## [What is required]
Everything from the line that holds "R208: 8.2k (SIG, VC) -> 8.2k (DGND, VC)" to the end of the entries below should be printed again, word for word, and nothing more.
▶
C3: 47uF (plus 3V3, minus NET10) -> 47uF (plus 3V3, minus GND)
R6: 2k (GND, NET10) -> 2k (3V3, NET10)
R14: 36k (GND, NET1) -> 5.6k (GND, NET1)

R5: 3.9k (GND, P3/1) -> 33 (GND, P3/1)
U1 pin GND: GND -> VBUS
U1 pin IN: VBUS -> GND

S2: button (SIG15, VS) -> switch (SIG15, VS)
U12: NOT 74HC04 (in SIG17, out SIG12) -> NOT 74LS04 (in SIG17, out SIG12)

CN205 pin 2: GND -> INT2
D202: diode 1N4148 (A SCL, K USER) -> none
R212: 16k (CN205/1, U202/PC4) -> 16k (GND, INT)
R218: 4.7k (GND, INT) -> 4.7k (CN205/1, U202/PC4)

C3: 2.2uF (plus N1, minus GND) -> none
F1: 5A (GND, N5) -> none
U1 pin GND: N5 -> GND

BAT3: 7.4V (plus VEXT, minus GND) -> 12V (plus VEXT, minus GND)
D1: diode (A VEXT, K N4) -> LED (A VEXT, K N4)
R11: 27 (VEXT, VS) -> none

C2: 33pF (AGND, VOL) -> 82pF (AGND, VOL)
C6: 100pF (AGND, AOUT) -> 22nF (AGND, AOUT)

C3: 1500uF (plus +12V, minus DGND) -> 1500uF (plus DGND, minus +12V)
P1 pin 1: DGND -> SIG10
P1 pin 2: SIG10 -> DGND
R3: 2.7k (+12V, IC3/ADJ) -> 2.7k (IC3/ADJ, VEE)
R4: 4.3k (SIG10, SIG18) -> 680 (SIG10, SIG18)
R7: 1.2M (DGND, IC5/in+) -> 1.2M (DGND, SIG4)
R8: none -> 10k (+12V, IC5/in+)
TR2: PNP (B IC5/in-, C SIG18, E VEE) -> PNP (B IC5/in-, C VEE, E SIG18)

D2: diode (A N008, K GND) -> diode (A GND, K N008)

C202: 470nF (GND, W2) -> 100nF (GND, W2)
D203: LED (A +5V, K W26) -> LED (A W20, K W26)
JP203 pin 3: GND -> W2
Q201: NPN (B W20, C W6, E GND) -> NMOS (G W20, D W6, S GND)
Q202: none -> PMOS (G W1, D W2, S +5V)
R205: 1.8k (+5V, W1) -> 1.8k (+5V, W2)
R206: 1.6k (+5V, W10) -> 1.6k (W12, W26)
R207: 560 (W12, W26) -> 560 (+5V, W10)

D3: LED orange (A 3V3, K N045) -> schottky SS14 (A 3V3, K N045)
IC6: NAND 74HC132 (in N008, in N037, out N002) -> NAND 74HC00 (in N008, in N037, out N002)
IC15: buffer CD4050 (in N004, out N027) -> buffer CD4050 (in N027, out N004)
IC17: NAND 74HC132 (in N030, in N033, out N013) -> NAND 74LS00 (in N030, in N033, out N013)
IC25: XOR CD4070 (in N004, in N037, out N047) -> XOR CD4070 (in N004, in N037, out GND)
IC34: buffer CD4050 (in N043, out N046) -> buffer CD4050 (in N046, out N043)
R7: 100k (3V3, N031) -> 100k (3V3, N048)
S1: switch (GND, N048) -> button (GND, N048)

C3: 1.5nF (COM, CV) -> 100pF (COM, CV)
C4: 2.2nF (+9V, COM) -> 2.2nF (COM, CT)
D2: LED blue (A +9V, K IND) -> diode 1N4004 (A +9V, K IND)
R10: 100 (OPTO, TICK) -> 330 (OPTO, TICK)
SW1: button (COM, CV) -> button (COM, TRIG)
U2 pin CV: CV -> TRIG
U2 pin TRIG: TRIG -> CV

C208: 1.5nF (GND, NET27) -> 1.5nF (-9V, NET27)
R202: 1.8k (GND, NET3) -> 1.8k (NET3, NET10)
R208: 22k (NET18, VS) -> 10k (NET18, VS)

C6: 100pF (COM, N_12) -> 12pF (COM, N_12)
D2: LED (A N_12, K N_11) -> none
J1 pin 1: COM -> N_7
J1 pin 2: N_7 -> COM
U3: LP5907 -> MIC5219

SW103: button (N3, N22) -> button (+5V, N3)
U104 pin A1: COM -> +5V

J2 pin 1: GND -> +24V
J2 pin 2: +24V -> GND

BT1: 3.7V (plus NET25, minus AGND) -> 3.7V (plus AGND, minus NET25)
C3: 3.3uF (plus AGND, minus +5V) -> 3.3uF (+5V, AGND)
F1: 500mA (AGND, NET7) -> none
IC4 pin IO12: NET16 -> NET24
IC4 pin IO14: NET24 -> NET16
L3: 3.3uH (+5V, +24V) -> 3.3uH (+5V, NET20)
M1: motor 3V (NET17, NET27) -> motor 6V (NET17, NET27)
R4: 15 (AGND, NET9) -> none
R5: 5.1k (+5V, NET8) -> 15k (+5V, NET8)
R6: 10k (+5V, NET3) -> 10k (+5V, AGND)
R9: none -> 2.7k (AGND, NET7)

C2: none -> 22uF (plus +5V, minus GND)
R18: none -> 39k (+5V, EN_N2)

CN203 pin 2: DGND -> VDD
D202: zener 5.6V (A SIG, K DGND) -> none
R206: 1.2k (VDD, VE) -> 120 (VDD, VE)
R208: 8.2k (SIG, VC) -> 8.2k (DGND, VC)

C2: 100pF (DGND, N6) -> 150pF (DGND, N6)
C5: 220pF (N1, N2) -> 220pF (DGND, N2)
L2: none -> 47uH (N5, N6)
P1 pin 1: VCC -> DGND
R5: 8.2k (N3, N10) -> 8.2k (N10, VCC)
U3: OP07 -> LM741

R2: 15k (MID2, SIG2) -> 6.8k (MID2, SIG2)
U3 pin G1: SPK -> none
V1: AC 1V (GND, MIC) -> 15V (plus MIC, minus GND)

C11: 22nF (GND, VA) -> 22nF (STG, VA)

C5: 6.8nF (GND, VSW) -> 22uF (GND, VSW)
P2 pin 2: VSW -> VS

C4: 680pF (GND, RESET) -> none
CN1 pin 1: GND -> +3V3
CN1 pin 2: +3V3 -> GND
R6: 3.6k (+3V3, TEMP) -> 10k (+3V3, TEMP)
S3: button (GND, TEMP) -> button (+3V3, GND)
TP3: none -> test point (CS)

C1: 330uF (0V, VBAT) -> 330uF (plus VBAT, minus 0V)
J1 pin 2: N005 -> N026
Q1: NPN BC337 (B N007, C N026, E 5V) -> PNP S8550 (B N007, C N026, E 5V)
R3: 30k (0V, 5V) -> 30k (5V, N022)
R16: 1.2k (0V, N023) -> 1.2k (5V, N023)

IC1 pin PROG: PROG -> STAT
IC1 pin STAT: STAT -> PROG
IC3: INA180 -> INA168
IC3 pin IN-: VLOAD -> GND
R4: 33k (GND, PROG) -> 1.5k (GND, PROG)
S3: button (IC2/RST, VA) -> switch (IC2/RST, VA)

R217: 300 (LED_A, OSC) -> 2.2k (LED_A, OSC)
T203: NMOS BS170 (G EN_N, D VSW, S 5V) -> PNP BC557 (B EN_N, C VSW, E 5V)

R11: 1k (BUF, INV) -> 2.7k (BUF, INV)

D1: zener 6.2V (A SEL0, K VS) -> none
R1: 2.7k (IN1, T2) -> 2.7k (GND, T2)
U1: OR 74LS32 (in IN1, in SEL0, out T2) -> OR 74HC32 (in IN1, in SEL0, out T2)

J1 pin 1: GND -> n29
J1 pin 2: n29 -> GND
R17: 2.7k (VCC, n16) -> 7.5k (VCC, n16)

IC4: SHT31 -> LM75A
◀
## [Exercise response]
R208: 8.2k (SIG, VC) -> 8.2k (DGND, VC)

C2: 100pF (DGND, N6) -> 150pF (DGND, N6)
C5: 220pF (N1, N2) -> 220pF (DGND, N2)
L2: none -> 47uH (N5, N6)
P1 pin 1: VCC -> DGND
R5: 8.2k (N3, N10) -> 8.2k (N10, VCC)
U3: OP07 -> LM741

R2: 15k (MID2, SIG2) -> 6.8k (MID2, SIG2)
U3 pin G1: SPK -> none
V1: AC 1V (GND, MIC) -> 15V (plus MIC, minus GND)

C11: 22nF (GND, VA) -> 22nF (STG, VA)

C5: 6.8nF (GND, VSW) -> 22uF (GND, VSW)
P2 pin 2: VSW -> VS

C4: 680pF (GND, RESET) -> none
CN1 pin 1: GND -> +3V3
CN1 pin 2: +3V3 -> GND
R6: 3.6k (+3V3, TEMP) -> 10k (+3V3, TEMP)
S3: button (GND, TEMP) -> button (+3V3, GND)
TP3: none -> test point (CS)

C1: 330uF (0V, VBAT) -> 330uF (plus VBAT, minus 0V)
J1 pin 2: N005 -> N026
Q1: NPN BC337 (B N007, C N026, E 5V) -> PNP S8550 (B N007, C N026, E 5V)
R3: 30k (0V, 5V) -> 30k (5V, N022)
R16: 1.2k (0V, N023) -> 1.2k (5V, N023)

IC1 pin PROG: PROG -> STAT
IC1 pin STAT: STAT -> PROG
IC3: INA180 -> INA168
IC3 pin IN-: VLOAD -> GND
R4: 33k (GND, PROG) -> 1.5k (GND, PROG)
S3: button (IC2/RST, VA) -> switch (IC2/RST, VA)

R217: 300 (LED_A, OSC) -> 2.2k (LED_A, OSC)
T203: NMOS BS170 (G EN_N, D VSW, S 5V) -> PNP BC557 (B EN_N, C VSW, E 5V)

R11: 1k (BUF, INV) -> 2.7k (BUF, INV)

D1: zener 6.2V (A SEL0, K VS) -> none
R1: 2.7k (IN1, T2) -> 2.7k (GND, T2)
U1: OR 74LS32 (in IN1, in SEL0, out T2) -> OR 74HC32 (in IN1, in SEL0, out T2)

J1 pin 1: GND -> n29
J1 pin 2: n29 -> GND
R17: 2.7k (VCC, n16) -> 7.5k (VCC, n16)

IC4: SHT31 -> LM75A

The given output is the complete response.